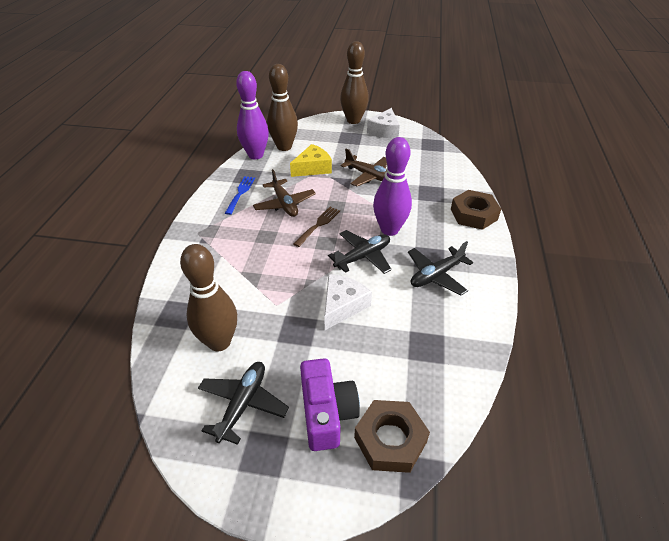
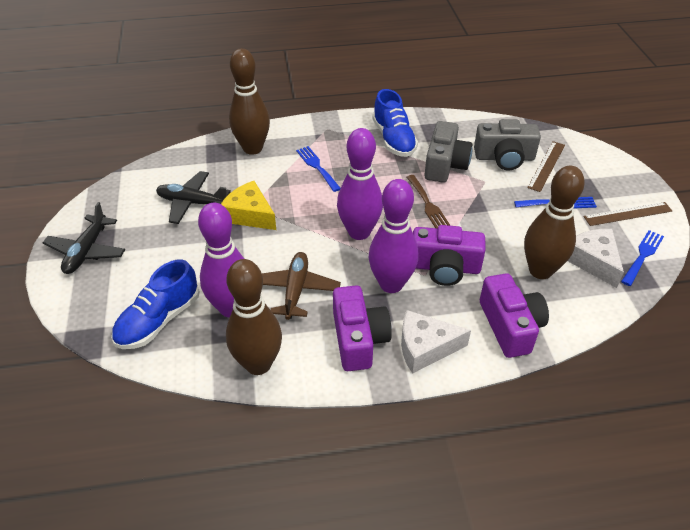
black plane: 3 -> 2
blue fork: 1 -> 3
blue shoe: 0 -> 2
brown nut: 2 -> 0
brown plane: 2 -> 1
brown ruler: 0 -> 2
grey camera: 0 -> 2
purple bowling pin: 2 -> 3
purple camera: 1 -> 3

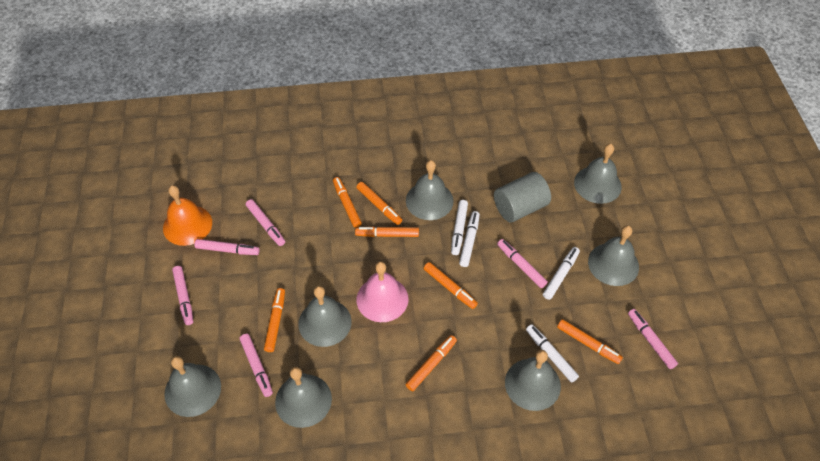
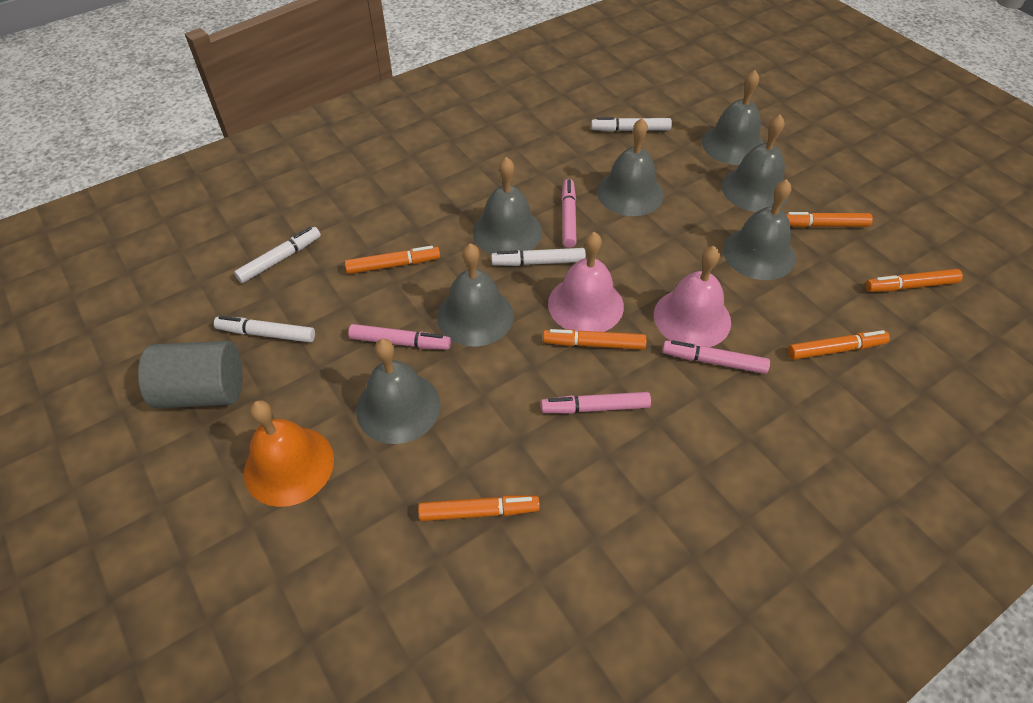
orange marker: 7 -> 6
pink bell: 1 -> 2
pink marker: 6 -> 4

==

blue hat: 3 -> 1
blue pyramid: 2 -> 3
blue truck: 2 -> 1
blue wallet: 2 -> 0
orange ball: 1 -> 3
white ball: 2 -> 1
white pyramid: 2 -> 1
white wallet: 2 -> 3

Prompt: Match on "purple" and report each line of the data above that has it.

Solution to this task:
purple bowling pin: 2 -> 3
purple camera: 1 -> 3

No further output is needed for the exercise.